Itemized modification records
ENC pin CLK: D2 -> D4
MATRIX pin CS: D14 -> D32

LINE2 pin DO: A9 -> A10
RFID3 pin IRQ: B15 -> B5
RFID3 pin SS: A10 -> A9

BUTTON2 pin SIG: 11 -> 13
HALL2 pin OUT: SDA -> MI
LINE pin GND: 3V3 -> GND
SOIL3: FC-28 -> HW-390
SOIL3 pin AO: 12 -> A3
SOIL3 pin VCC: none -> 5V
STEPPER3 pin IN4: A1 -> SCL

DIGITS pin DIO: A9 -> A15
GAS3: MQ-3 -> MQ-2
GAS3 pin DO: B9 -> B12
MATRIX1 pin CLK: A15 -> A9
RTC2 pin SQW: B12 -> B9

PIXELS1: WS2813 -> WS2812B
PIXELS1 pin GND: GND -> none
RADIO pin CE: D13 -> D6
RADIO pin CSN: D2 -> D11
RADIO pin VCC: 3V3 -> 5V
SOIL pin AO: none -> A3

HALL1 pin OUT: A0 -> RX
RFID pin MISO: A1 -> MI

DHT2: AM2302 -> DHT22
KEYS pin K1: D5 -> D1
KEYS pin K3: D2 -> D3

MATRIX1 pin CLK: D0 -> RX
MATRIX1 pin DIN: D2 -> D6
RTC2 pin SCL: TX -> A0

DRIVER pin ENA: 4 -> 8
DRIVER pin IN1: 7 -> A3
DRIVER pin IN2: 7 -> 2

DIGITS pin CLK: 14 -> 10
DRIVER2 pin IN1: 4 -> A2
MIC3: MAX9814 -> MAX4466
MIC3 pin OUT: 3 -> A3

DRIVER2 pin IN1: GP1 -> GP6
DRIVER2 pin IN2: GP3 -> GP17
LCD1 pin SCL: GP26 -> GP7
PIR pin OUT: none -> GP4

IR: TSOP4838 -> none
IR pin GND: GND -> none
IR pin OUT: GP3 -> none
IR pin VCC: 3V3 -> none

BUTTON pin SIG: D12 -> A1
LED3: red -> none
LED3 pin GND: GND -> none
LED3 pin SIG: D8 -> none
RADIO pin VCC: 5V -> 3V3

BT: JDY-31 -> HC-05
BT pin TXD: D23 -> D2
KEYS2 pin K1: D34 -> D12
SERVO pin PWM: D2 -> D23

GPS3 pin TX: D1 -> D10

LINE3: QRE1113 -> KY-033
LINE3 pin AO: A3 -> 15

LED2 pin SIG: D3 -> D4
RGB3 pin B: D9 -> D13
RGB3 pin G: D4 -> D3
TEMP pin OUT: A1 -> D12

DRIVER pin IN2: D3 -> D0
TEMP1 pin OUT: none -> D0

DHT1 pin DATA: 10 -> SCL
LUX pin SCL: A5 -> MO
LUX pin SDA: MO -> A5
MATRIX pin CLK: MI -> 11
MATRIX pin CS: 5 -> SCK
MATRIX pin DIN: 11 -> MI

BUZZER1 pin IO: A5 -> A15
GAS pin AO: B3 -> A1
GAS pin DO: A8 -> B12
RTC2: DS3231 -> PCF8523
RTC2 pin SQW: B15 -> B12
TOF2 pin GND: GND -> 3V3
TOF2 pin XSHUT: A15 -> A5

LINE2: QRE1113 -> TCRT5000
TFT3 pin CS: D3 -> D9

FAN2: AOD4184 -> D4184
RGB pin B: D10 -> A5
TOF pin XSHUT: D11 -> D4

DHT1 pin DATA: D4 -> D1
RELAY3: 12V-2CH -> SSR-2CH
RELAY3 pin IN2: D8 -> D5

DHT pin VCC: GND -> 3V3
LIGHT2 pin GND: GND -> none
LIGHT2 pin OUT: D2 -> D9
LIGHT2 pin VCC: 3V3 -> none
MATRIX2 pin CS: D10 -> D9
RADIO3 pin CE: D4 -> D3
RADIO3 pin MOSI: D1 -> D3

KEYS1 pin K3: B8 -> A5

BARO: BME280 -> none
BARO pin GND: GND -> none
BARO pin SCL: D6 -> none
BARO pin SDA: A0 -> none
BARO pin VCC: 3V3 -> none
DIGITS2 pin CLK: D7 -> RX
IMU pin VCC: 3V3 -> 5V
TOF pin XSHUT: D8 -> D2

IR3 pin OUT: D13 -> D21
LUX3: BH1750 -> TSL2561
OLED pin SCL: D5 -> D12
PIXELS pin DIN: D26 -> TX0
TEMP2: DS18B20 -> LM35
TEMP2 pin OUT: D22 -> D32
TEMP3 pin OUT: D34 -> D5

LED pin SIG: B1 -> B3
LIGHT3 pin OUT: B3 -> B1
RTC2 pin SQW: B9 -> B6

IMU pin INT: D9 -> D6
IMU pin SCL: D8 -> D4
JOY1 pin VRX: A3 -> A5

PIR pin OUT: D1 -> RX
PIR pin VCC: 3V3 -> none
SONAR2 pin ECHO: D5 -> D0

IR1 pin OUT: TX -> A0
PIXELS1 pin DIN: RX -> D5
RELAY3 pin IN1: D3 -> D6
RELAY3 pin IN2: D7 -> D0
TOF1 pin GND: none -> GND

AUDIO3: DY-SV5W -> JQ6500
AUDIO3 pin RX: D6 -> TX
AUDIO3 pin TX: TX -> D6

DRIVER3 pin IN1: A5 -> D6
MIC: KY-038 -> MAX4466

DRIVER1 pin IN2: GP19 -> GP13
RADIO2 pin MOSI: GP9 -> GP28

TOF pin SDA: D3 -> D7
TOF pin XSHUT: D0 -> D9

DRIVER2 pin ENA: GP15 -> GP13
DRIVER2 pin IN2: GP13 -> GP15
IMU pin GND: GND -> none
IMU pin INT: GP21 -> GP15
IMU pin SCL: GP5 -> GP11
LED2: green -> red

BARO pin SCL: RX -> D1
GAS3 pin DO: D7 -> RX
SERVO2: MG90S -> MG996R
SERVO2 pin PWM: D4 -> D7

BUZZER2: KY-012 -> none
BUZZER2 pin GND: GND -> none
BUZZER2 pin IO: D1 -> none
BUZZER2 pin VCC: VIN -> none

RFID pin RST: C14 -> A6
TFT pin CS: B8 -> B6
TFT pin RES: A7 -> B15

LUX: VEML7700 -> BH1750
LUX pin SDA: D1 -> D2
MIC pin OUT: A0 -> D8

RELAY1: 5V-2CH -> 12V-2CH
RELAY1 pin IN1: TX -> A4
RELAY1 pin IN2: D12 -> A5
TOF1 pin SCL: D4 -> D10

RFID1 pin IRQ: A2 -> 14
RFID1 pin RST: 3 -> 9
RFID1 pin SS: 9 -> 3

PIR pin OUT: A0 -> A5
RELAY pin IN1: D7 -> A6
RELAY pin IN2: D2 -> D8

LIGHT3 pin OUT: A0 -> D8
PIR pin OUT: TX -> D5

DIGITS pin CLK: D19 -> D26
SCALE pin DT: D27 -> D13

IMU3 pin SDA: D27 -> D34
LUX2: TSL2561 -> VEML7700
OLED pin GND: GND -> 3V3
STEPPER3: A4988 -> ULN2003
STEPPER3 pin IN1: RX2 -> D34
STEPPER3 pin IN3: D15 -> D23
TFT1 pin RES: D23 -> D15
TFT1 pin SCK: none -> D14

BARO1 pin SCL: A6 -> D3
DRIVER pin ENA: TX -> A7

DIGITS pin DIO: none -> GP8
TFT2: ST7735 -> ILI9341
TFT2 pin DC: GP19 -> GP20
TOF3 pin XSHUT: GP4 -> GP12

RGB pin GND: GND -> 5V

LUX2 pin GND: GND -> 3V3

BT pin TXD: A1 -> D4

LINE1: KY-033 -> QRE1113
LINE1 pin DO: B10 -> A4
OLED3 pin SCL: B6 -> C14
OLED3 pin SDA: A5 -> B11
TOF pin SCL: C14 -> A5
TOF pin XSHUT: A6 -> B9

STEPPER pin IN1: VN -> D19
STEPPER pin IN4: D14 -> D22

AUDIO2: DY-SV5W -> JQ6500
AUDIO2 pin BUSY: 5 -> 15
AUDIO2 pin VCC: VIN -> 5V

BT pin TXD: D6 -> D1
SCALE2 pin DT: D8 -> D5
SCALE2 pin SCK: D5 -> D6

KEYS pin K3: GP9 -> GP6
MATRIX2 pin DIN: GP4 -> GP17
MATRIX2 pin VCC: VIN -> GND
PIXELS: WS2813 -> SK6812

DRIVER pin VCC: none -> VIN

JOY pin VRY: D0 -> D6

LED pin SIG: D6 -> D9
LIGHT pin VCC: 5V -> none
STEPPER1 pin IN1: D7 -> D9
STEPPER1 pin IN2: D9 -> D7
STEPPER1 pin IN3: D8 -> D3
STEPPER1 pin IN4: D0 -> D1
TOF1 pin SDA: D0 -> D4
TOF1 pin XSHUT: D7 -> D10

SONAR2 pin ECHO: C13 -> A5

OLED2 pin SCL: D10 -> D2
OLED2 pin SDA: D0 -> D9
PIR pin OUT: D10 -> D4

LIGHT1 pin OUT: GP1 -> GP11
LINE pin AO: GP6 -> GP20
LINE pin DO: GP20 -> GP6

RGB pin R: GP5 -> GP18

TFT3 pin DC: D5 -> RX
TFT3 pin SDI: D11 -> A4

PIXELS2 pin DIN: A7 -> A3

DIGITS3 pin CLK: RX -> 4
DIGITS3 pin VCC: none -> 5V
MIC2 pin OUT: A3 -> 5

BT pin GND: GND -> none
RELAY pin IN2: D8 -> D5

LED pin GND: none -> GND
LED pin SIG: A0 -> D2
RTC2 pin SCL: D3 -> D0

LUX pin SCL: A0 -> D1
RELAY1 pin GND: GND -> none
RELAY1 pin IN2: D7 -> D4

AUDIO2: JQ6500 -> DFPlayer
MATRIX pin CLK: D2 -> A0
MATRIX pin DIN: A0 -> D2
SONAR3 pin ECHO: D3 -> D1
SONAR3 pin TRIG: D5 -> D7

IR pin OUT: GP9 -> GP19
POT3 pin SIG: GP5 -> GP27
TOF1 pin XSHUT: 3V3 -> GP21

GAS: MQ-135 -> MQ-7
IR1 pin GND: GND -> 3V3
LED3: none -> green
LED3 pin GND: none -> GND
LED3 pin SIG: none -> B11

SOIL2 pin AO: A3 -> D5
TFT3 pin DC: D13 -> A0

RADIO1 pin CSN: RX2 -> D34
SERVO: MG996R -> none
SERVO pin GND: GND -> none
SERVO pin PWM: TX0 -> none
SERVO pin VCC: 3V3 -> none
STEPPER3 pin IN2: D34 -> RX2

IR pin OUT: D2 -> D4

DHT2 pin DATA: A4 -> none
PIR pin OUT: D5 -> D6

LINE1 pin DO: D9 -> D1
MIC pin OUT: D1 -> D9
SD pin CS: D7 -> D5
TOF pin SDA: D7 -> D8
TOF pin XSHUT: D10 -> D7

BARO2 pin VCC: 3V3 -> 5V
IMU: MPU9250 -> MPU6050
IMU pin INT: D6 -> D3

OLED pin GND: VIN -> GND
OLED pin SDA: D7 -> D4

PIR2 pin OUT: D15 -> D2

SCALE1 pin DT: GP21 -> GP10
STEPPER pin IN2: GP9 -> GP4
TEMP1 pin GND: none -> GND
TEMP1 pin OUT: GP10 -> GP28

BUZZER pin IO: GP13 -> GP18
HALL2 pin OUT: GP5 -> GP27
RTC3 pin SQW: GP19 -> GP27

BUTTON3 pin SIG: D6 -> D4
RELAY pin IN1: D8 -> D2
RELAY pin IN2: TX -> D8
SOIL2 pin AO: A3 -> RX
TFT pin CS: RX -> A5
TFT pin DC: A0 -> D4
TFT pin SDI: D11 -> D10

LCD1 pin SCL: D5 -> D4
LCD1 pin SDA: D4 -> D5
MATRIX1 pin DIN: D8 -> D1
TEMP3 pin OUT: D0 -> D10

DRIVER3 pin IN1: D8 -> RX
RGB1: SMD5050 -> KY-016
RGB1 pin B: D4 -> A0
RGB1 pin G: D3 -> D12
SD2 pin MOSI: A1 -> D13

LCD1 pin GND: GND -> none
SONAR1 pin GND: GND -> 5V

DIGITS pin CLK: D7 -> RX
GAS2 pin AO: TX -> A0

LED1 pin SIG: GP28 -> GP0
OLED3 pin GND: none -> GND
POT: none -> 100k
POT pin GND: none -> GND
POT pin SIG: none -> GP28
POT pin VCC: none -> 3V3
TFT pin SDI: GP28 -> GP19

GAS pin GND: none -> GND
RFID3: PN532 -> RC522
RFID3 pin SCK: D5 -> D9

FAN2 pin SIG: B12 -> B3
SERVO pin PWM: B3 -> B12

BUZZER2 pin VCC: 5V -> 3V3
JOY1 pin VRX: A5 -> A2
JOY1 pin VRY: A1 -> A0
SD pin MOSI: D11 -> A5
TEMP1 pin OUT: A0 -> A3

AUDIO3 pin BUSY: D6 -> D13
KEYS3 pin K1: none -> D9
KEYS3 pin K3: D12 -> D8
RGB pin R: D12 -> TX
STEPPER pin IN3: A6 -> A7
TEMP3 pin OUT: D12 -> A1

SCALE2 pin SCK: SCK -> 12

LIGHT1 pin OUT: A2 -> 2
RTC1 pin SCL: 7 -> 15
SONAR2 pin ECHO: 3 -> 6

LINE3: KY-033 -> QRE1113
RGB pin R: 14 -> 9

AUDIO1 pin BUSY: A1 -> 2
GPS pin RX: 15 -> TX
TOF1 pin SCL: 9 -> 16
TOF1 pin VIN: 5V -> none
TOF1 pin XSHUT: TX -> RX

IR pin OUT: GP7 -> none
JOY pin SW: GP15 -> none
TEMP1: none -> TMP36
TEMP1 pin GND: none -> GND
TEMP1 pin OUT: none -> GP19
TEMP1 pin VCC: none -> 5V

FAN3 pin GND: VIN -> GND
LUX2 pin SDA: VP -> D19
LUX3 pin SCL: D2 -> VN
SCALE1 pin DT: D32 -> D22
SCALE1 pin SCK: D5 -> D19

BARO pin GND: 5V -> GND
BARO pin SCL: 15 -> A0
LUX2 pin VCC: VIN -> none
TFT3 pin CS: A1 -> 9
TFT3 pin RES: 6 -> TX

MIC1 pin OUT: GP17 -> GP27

Aim of the task
Could you write out, exactly as they stand, only the lines above that begin at the line with "STEPPER3 pin IN1: RX2 -> D34" and stop after the line with "AUDIO2 pin VCC: VIN -> 5V"?

Task output
STEPPER3 pin IN1: RX2 -> D34
STEPPER3 pin IN3: D15 -> D23
TFT1 pin RES: D23 -> D15
TFT1 pin SCK: none -> D14

BARO1 pin SCL: A6 -> D3
DRIVER pin ENA: TX -> A7

DIGITS pin DIO: none -> GP8
TFT2: ST7735 -> ILI9341
TFT2 pin DC: GP19 -> GP20
TOF3 pin XSHUT: GP4 -> GP12

RGB pin GND: GND -> 5V

LUX2 pin GND: GND -> 3V3

BT pin TXD: A1 -> D4

LINE1: KY-033 -> QRE1113
LINE1 pin DO: B10 -> A4
OLED3 pin SCL: B6 -> C14
OLED3 pin SDA: A5 -> B11
TOF pin SCL: C14 -> A5
TOF pin XSHUT: A6 -> B9

STEPPER pin IN1: VN -> D19
STEPPER pin IN4: D14 -> D22

AUDIO2: DY-SV5W -> JQ6500
AUDIO2 pin BUSY: 5 -> 15
AUDIO2 pin VCC: VIN -> 5V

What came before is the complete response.